• _Work required_
Report each line of the entries below that includes "pink".

#####

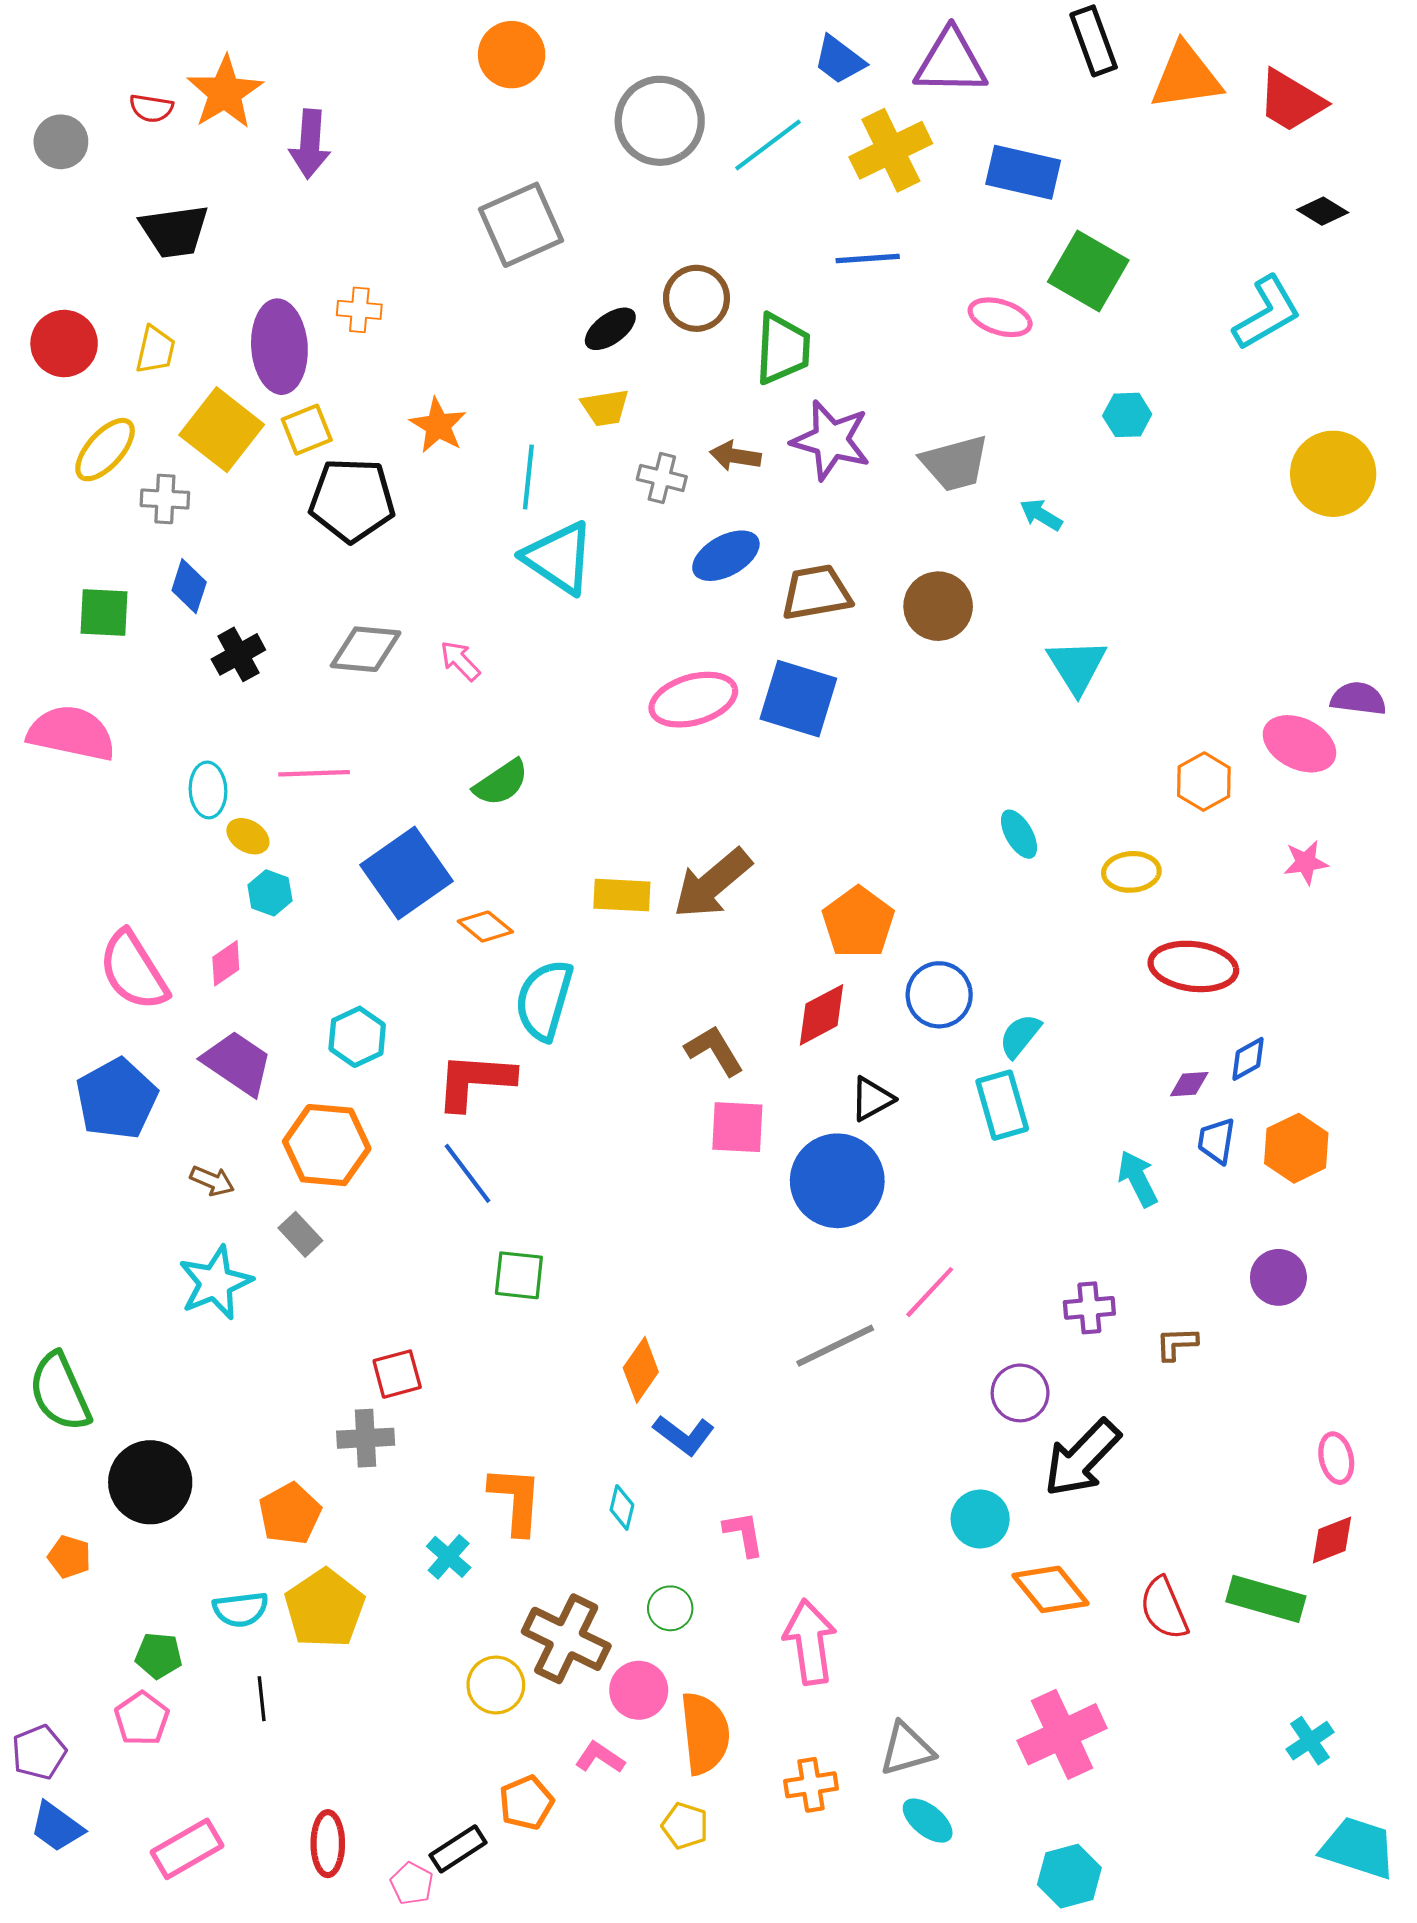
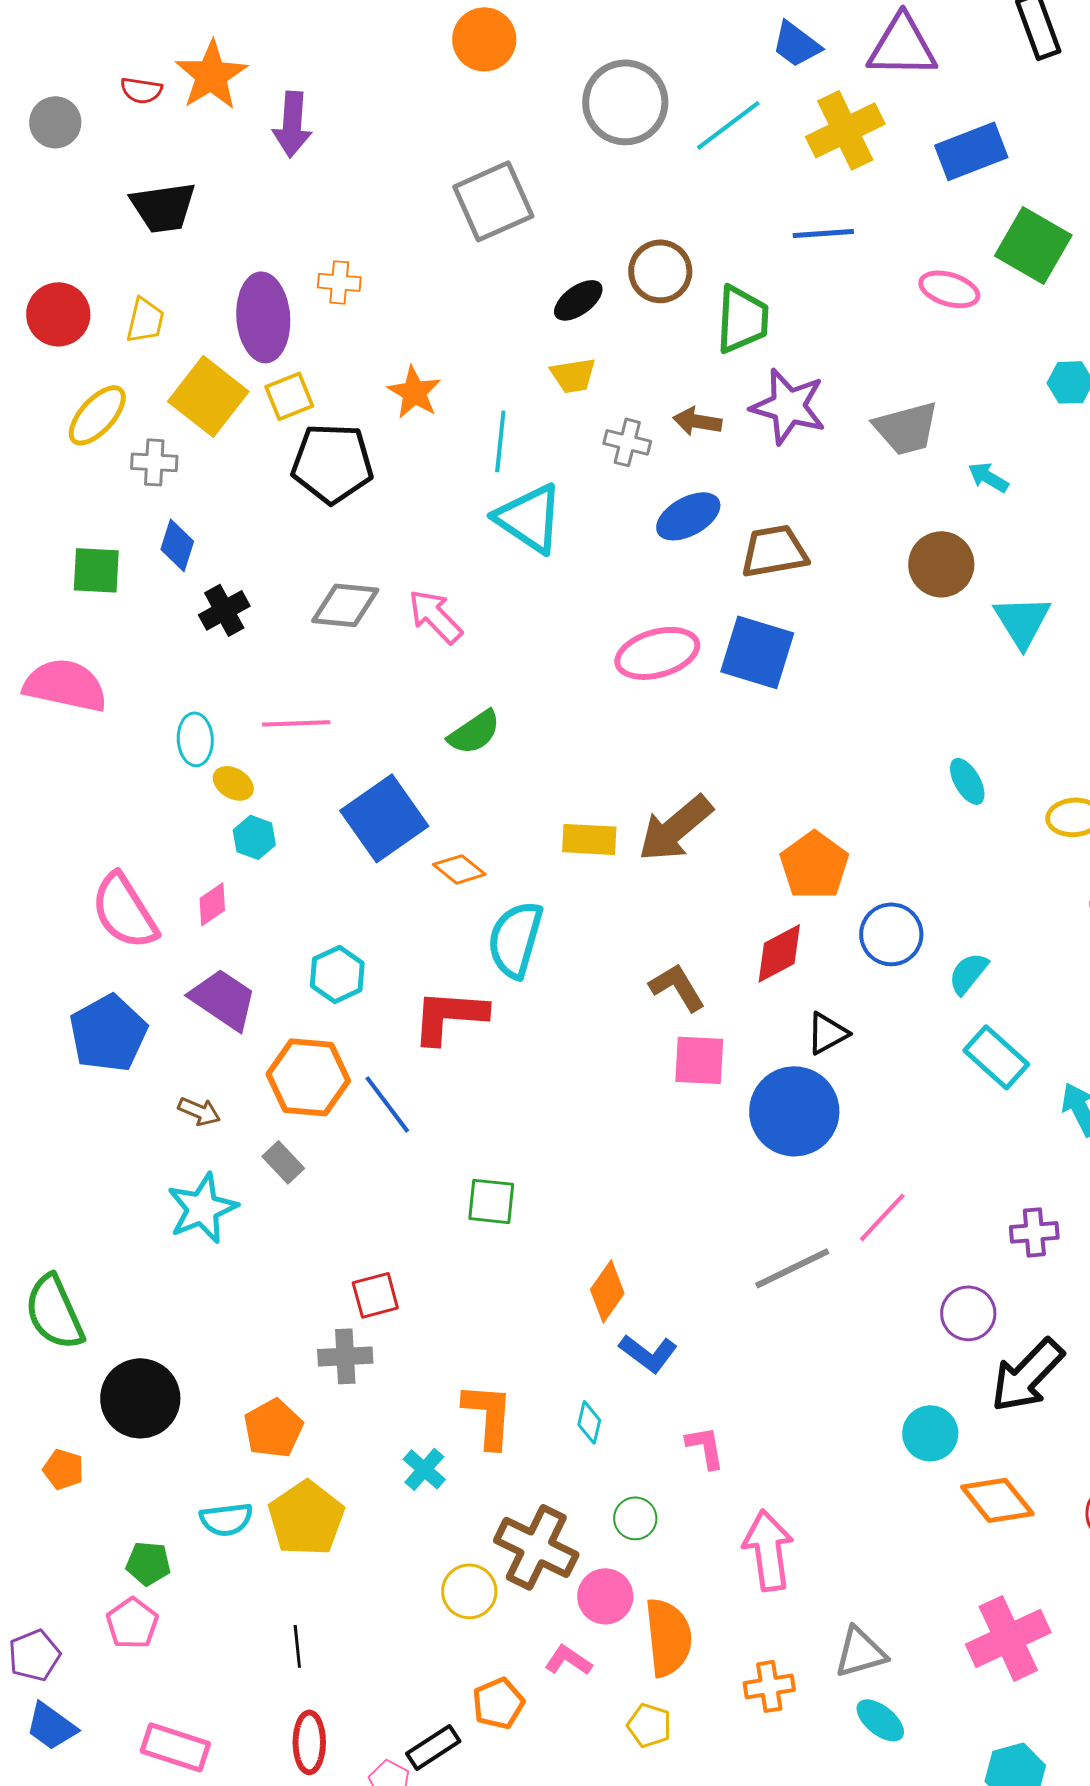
blue rectangle: (1023, 172) -> (971, 151), turned -34
brown circle: (938, 606) -> (941, 564), moved
pink arrow: (460, 661) -> (435, 616), size x1.4
cyan rectangle: (1002, 1105) -> (996, 1057), moved, turned -32
blue line: (467, 1173) -> (387, 1104), moved
black line: (262, 1699) -> (297, 1646), moved
pink rectangle: (187, 1849) -> (175, 1747), turned 48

#####

• _Exercise response_
pink arrow: (460, 661) -> (435, 616), size x1.4
pink rectangle: (187, 1849) -> (175, 1747), turned 48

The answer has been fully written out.